=== Section Start ===
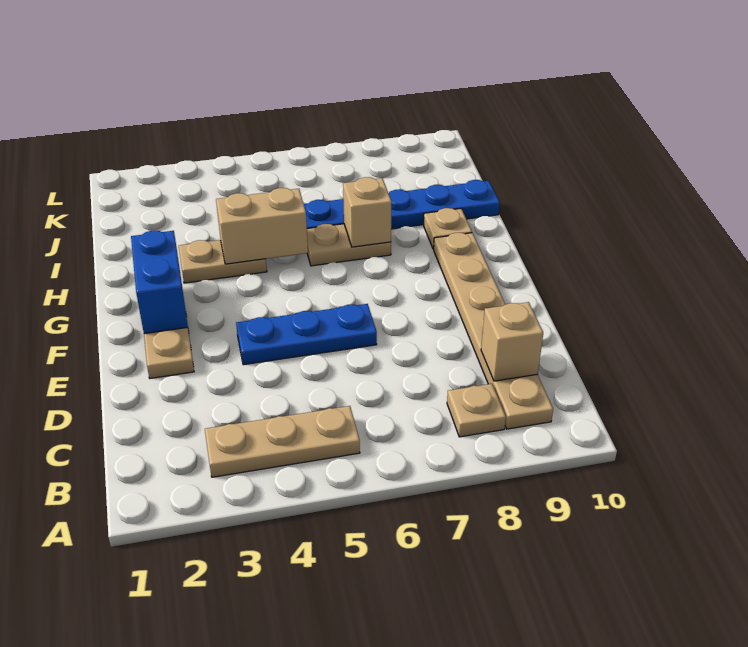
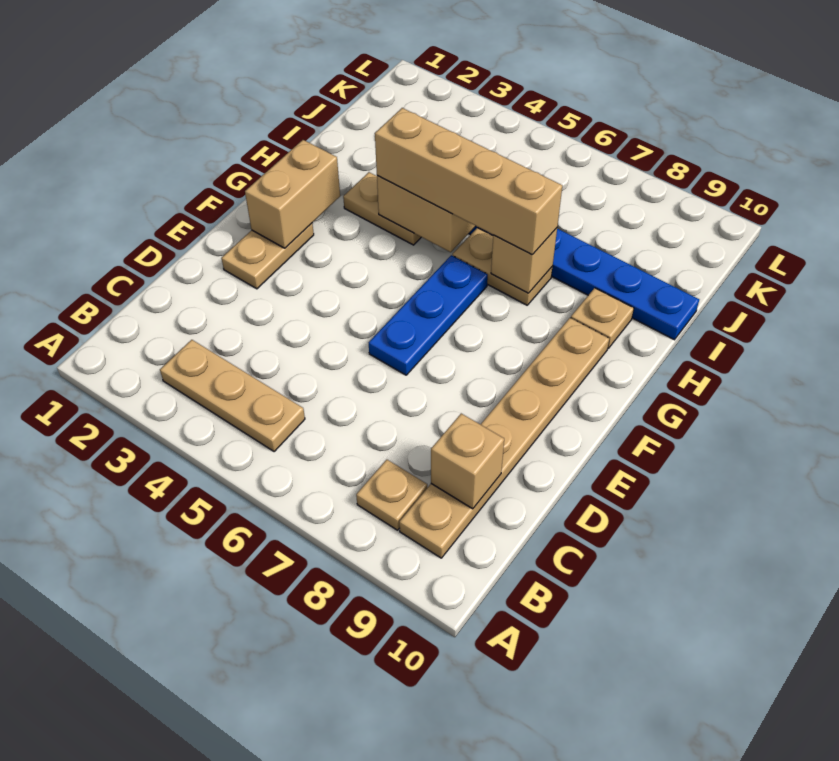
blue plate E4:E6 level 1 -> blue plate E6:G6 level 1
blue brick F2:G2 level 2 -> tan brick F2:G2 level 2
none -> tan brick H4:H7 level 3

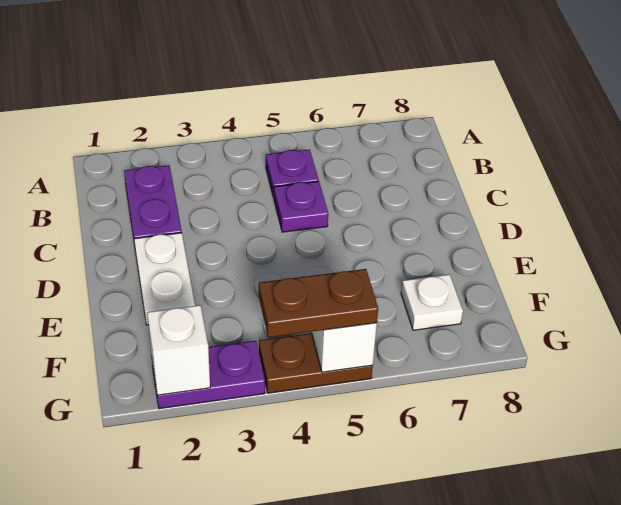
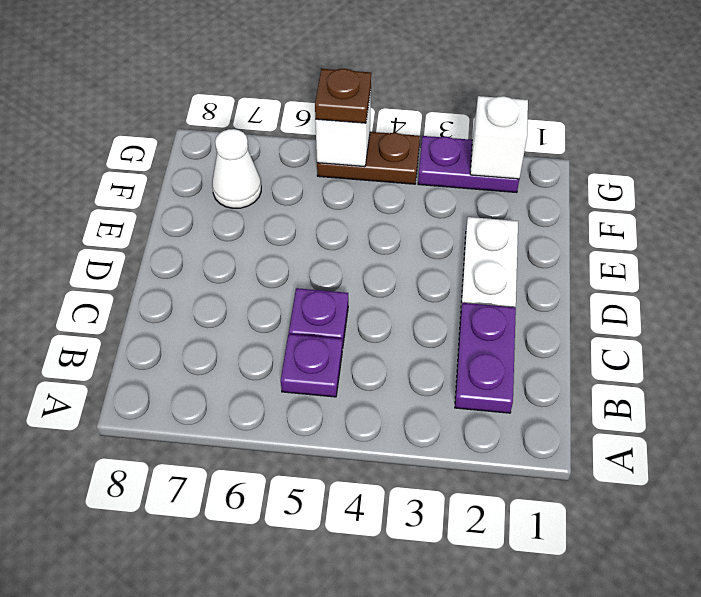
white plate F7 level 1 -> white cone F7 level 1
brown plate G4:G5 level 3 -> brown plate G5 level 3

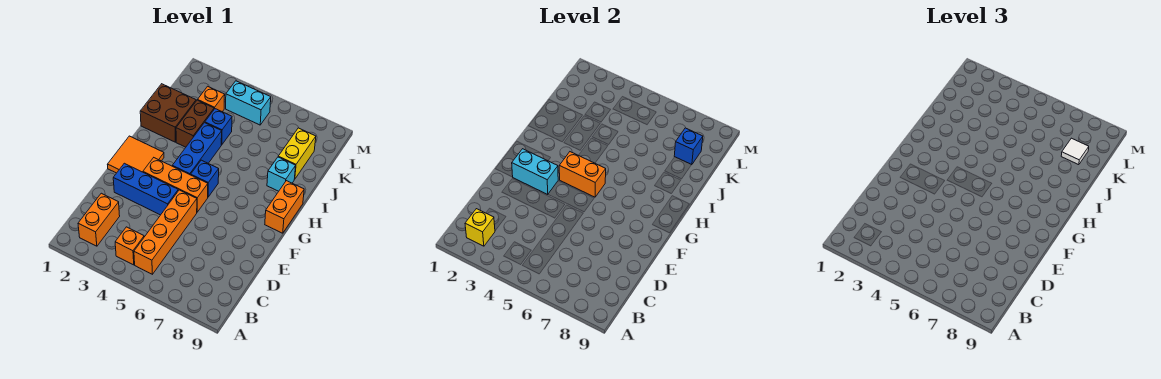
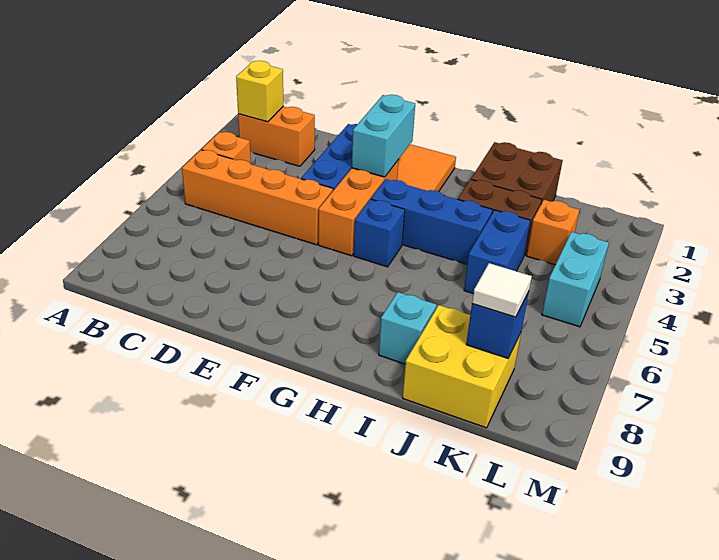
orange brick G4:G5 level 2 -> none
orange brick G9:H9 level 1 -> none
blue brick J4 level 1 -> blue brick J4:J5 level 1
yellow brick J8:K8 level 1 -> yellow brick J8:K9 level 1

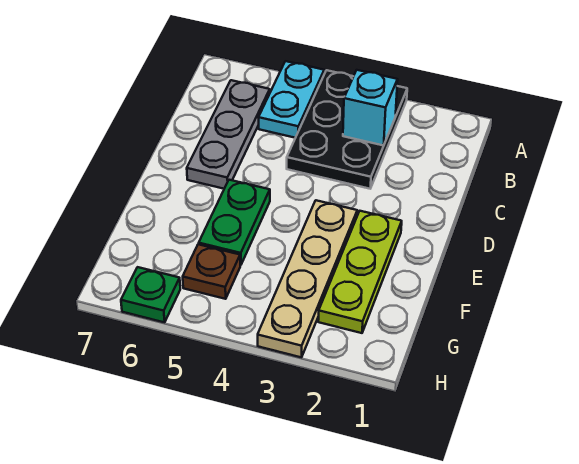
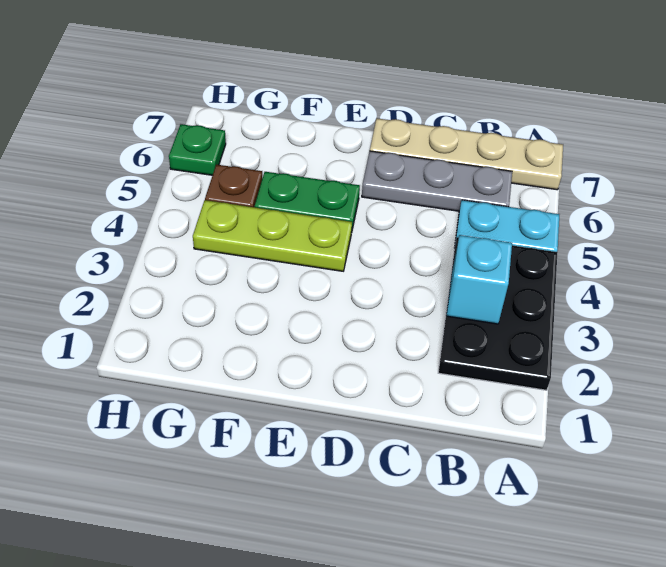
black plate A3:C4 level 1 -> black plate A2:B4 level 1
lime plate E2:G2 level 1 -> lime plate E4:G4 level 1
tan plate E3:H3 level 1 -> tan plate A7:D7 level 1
=== Section End ===
> _EXERCISE OBJECTIVE_:
An exact copy of the lines from the line containing "blue brick F2:G2" through the final line of the listing, without pictures, is the expected result.

> _OUTPUT FOR THIS TASK_:
blue brick F2:G2 level 2 -> tan brick F2:G2 level 2
none -> tan brick H4:H7 level 3

white plate F7 level 1 -> white cone F7 level 1
brown plate G4:G5 level 3 -> brown plate G5 level 3

orange brick G4:G5 level 2 -> none
orange brick G9:H9 level 1 -> none
blue brick J4 level 1 -> blue brick J4:J5 level 1
yellow brick J8:K8 level 1 -> yellow brick J8:K9 level 1

black plate A3:C4 level 1 -> black plate A2:B4 level 1
lime plate E2:G2 level 1 -> lime plate E4:G4 level 1
tan plate E3:H3 level 1 -> tan plate A7:D7 level 1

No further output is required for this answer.